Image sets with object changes
------------

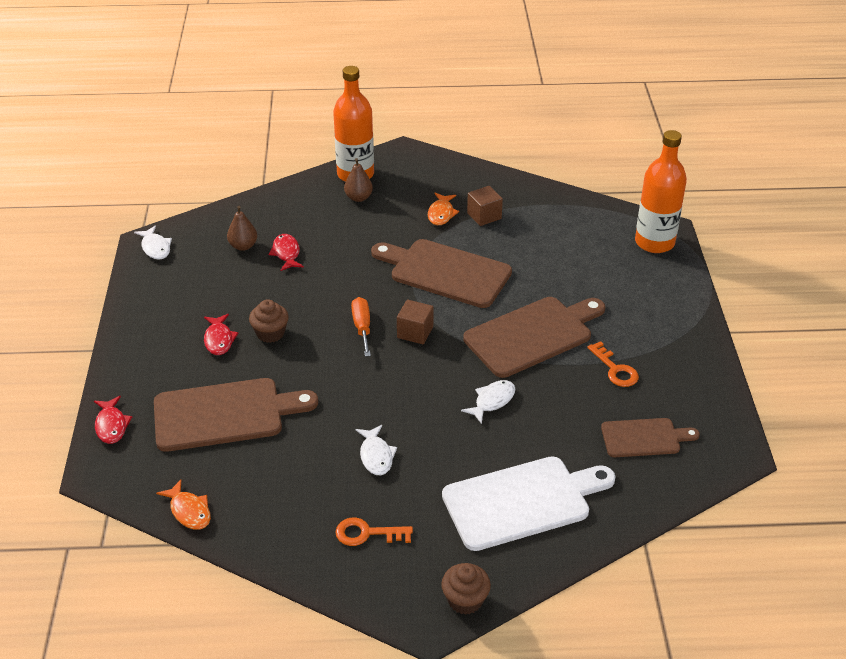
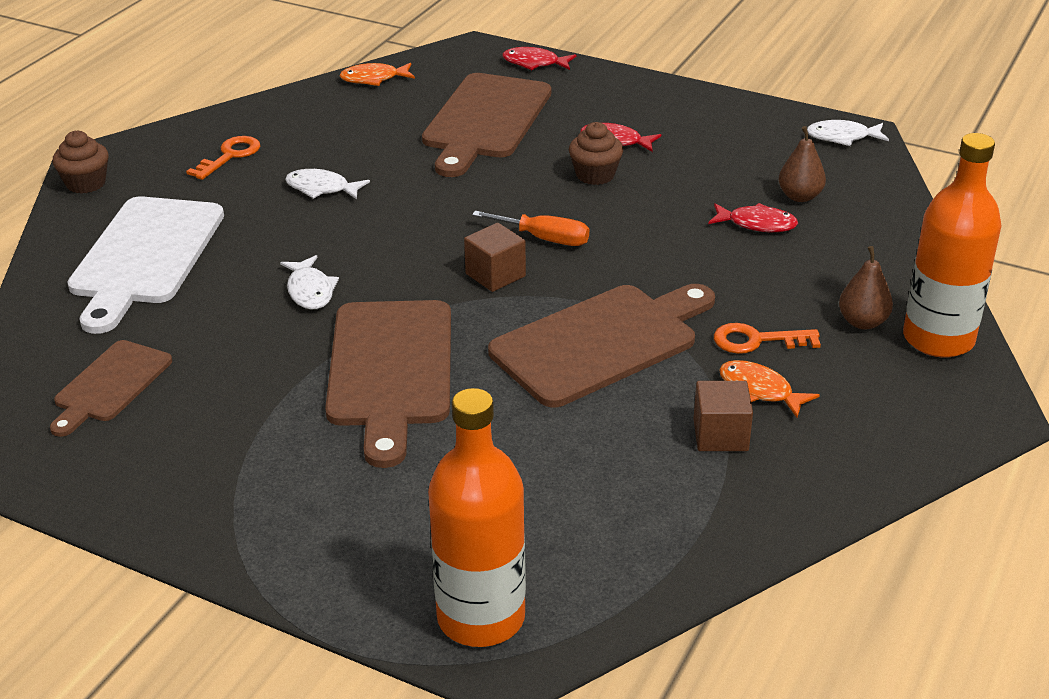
camera: 120 degrees right, 5 degrees down
orange key [587,341,639,387] -> orange key moved to [714,323,821,354]

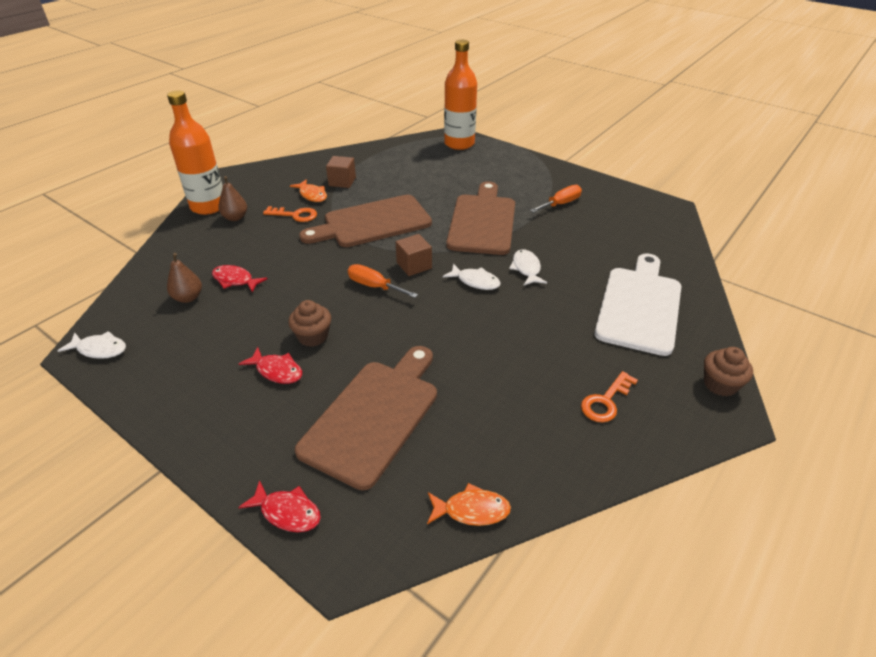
camera: 170 degrees left, 5 degrees up
brown cutting board [50,340,172,437] -> none
white fish [285,169,370,200] -> white fish moved to [443,264,501,290]
none -> orange screwdriver [530,185,582,213]

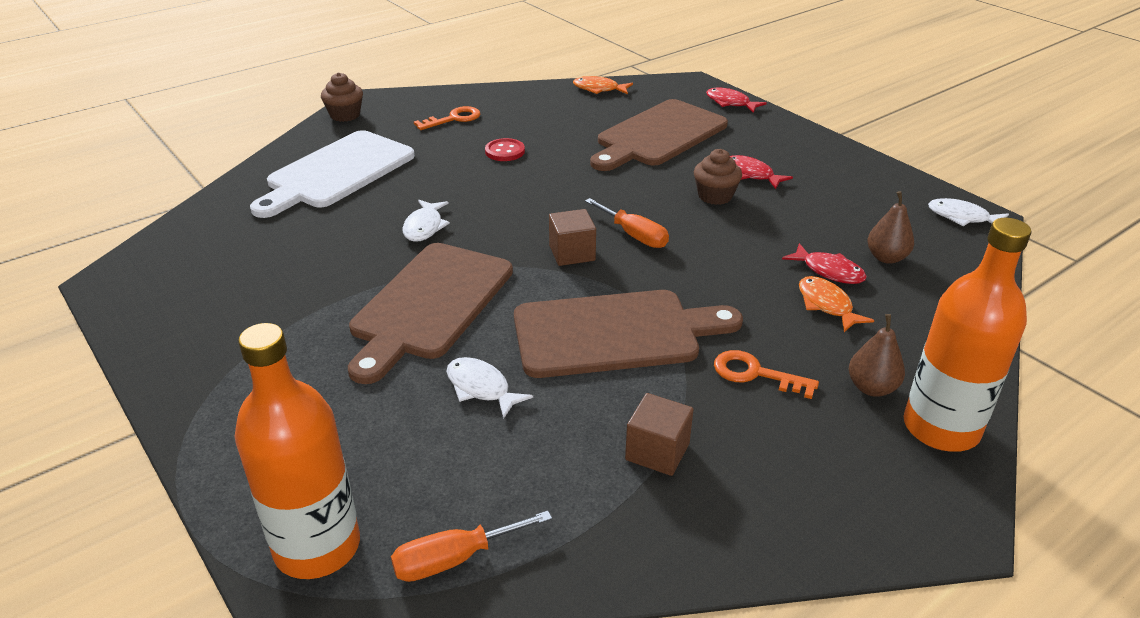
camera: 165 degrees left, 5 degrees down
orange fish [290,179,327,202] -> orange fish moved to [799,276,874,332]
white fish [443,264,501,290] -> white fish moved to [446,357,533,419]
orange screwdriver [530,185,582,213] -> orange screwdriver moved to [391,511,552,582]
none -> red button [485,138,525,161]

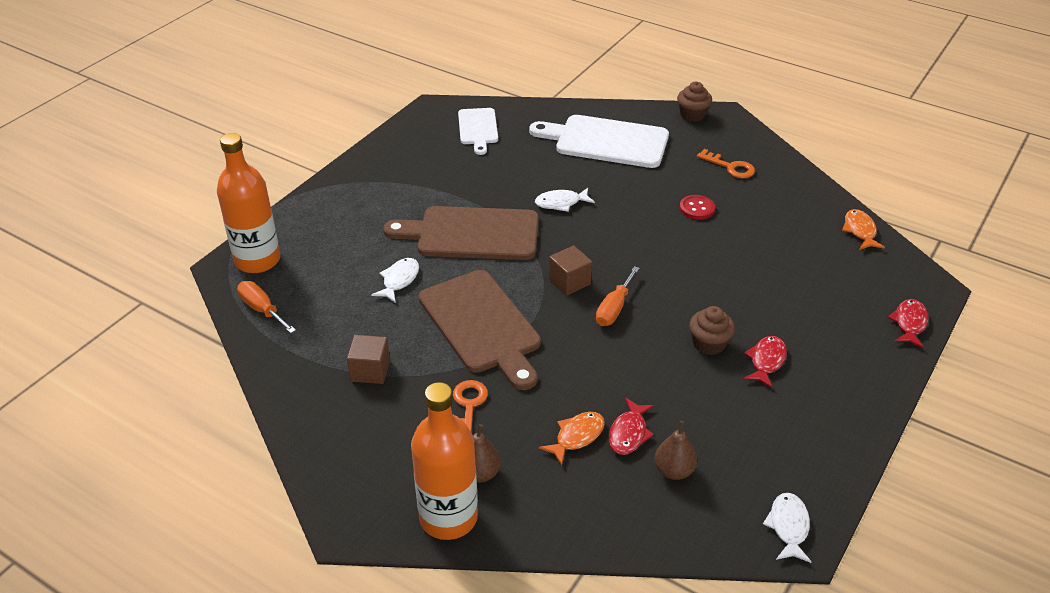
camera: 70 degrees right, 5 degrees up
brown cutting board [590,99,728,171] -> none
none -> white cutting board [458,108,498,155]

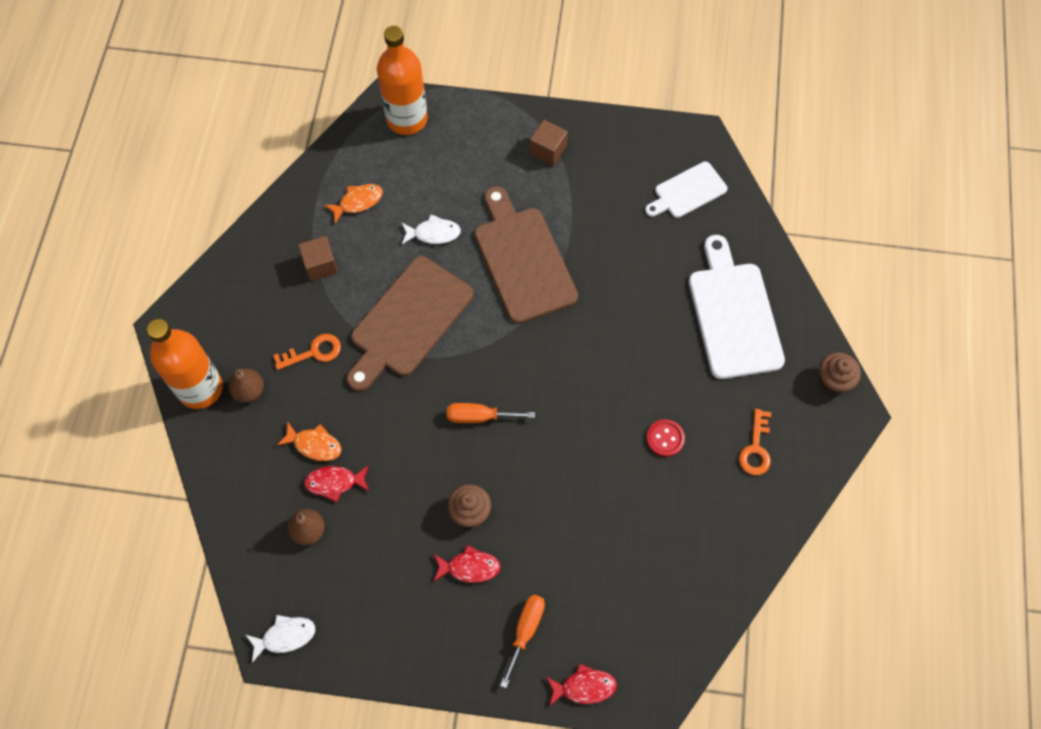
camera: 65 degrees right, 25 degrees up
orange screwdriver [237,281,296,333] -> orange screwdriver moved to [500,594,545,688]
white fish [535,188,595,212] -> none
brown cube [549,245,592,296] -> brown cube moved to [530,120,568,166]
orange fish [842,209,885,250] -> orange fish moved to [324,184,383,224]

------------

**About this task:** In the records above, find the line containing "none -> orange screwdriver [530,185,582,213]" and output every line from the first through that one, exactly, omitting pictures.

**Task response:**
camera: 120 degrees right, 5 degrees down
orange key [587,341,639,387] -> orange key moved to [714,323,821,354]

camera: 170 degrees left, 5 degrees up
brown cutting board [50,340,172,437] -> none
white fish [285,169,370,200] -> white fish moved to [443,264,501,290]
none -> orange screwdriver [530,185,582,213]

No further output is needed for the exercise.